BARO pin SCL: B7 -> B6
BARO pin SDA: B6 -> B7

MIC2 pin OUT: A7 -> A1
...
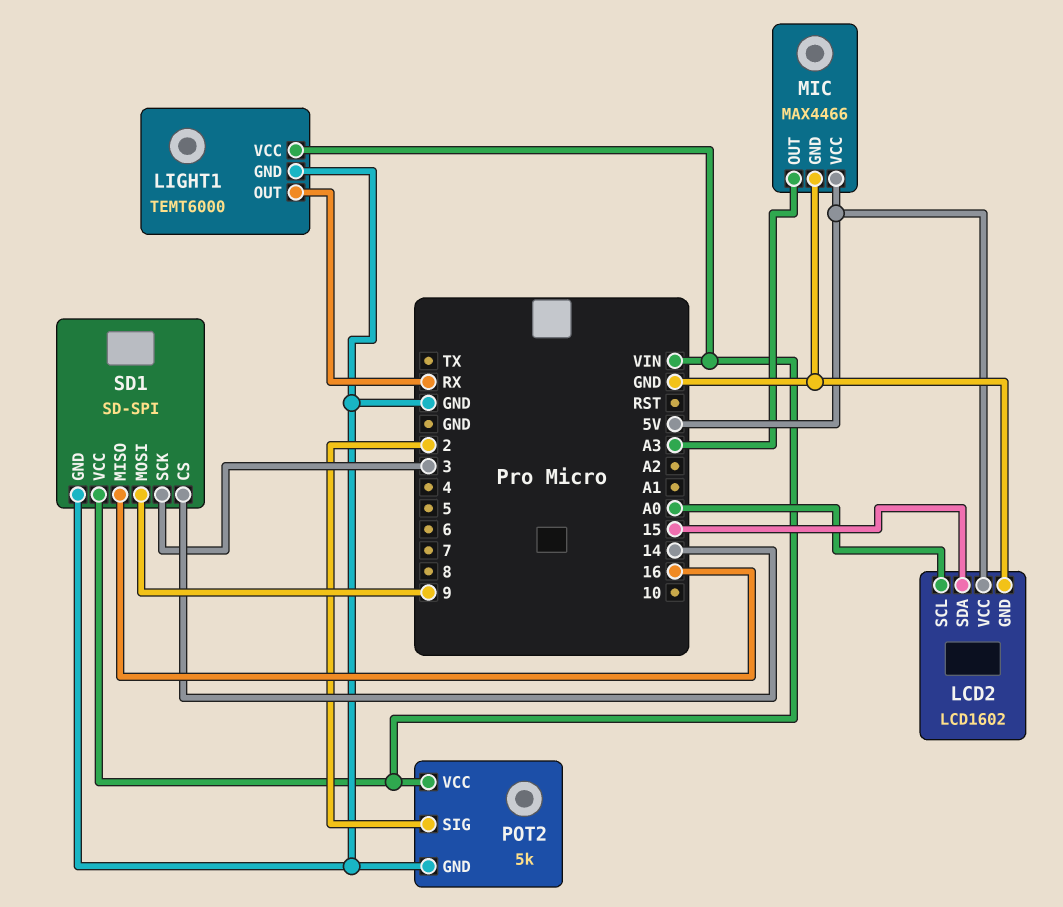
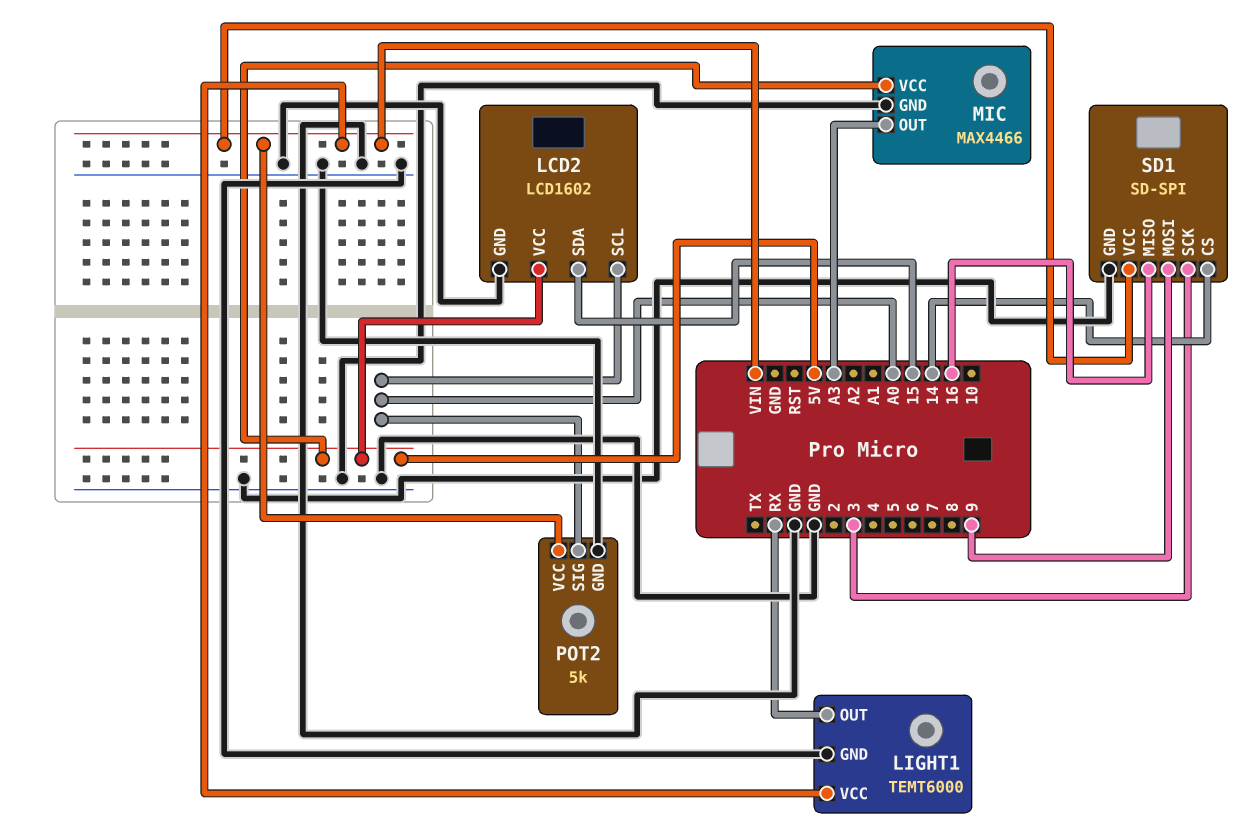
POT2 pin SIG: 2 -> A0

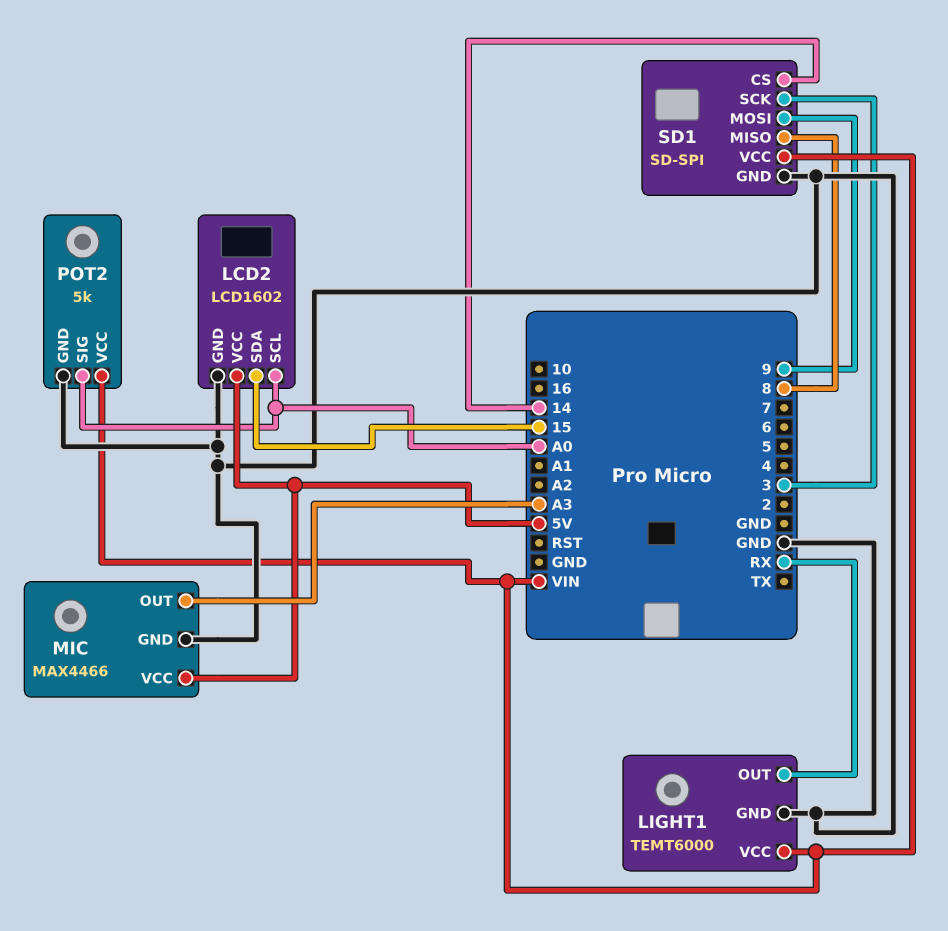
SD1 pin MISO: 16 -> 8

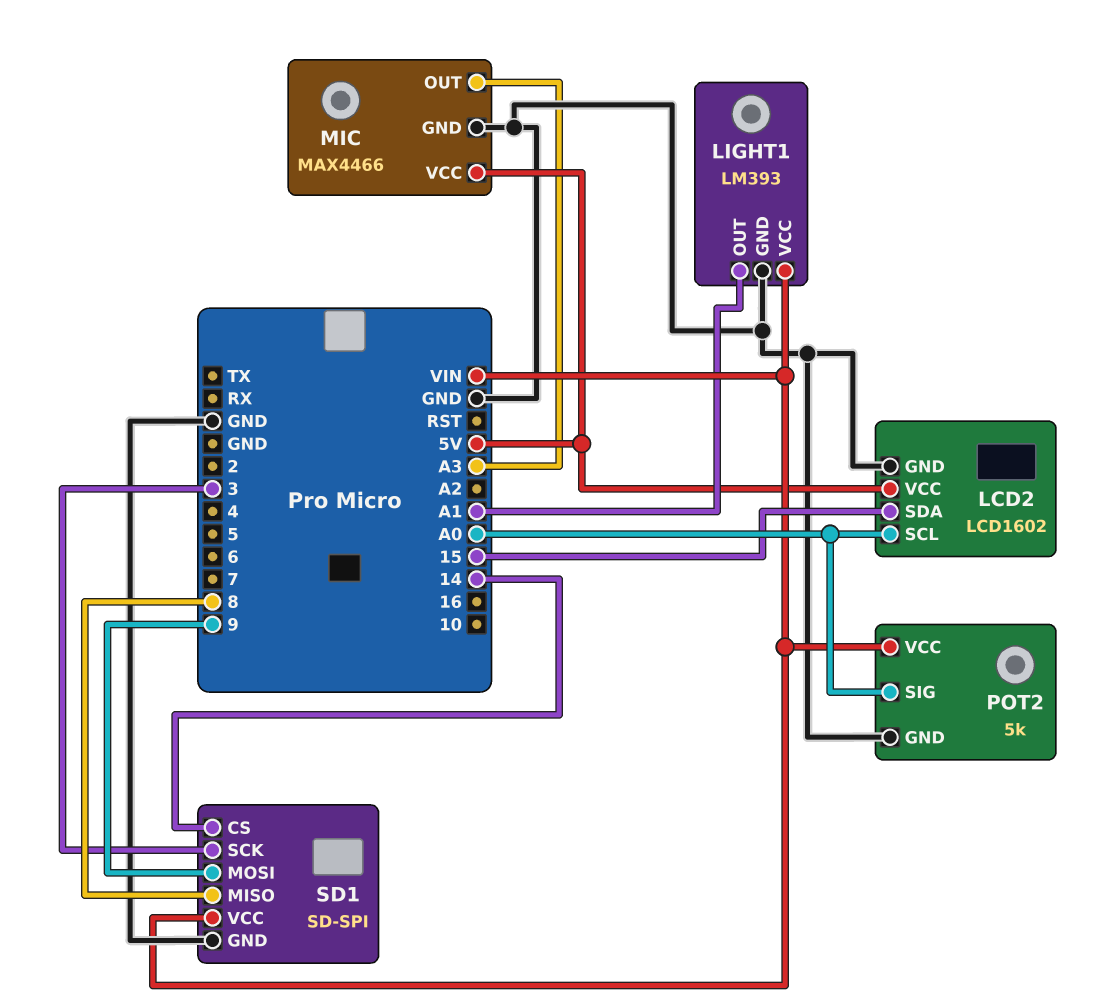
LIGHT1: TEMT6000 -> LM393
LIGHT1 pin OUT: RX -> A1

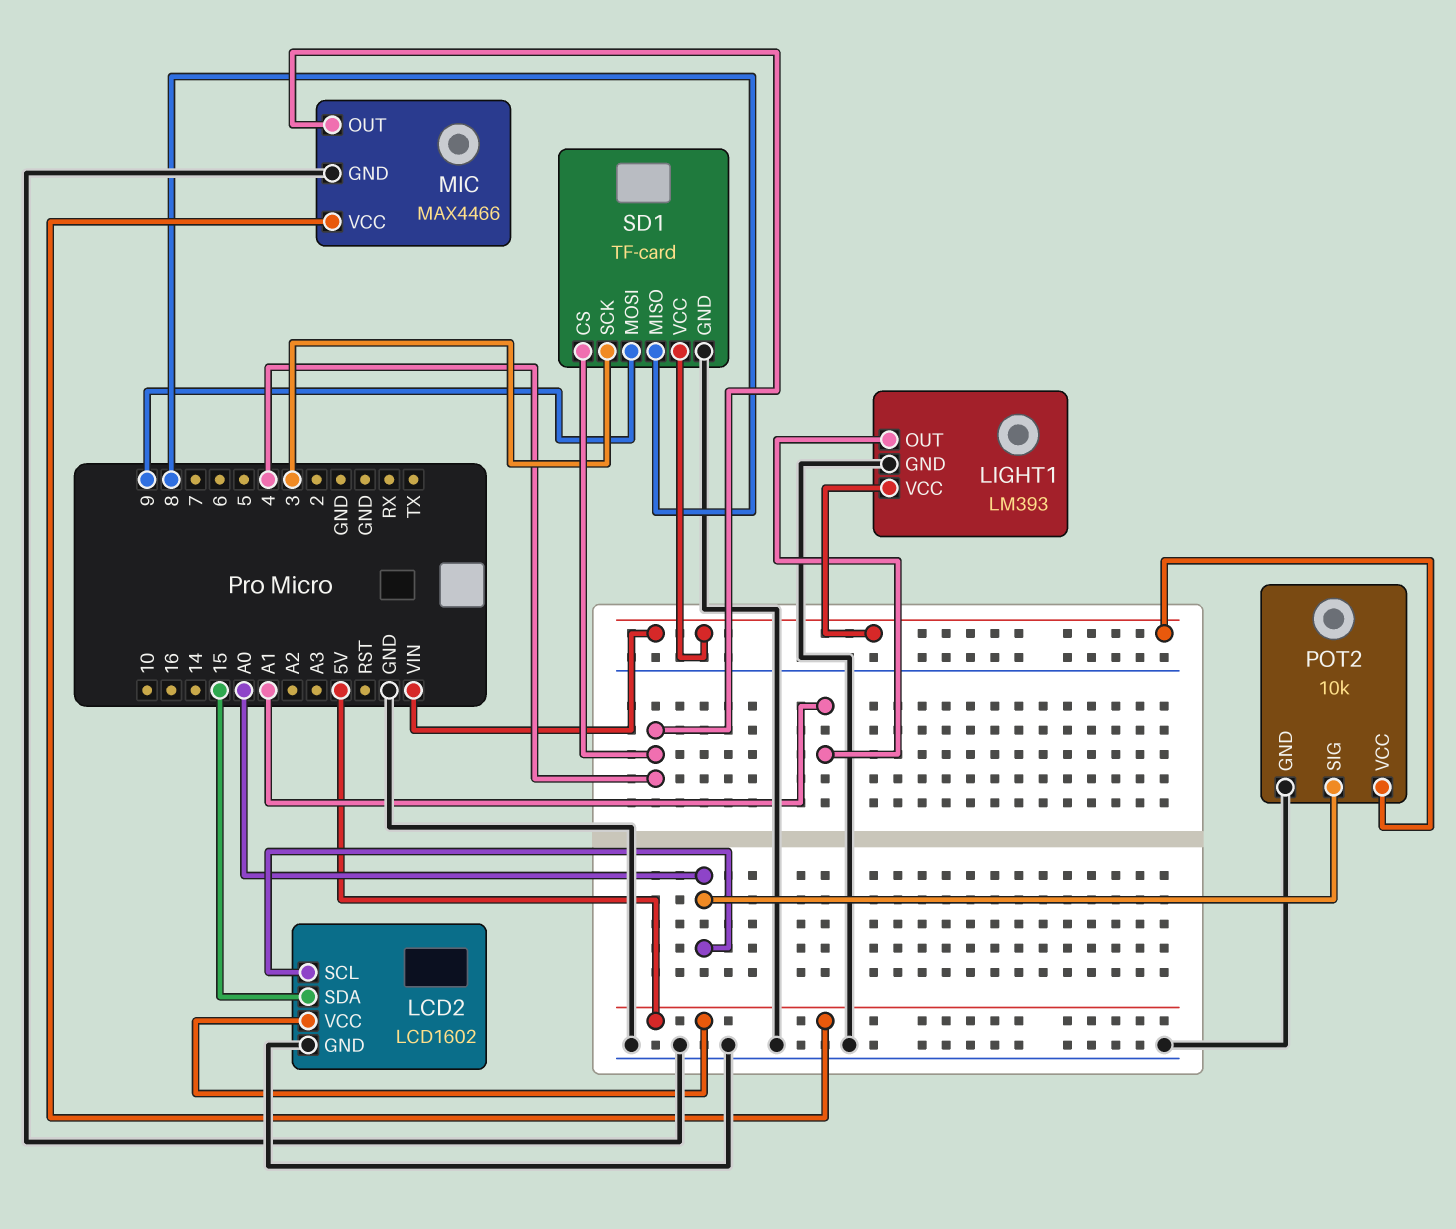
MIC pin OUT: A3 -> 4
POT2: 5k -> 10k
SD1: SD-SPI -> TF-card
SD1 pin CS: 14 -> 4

About this task: The listing above holds a line with "MIC pin OUT: A3 -> 4" and a line with "SD1 pin CS: 14 -> 4". Print the stretch from the first through the second, exactly and alone.

Answer for this exercise:
MIC pin OUT: A3 -> 4
POT2: 5k -> 10k
SD1: SD-SPI -> TF-card
SD1 pin CS: 14 -> 4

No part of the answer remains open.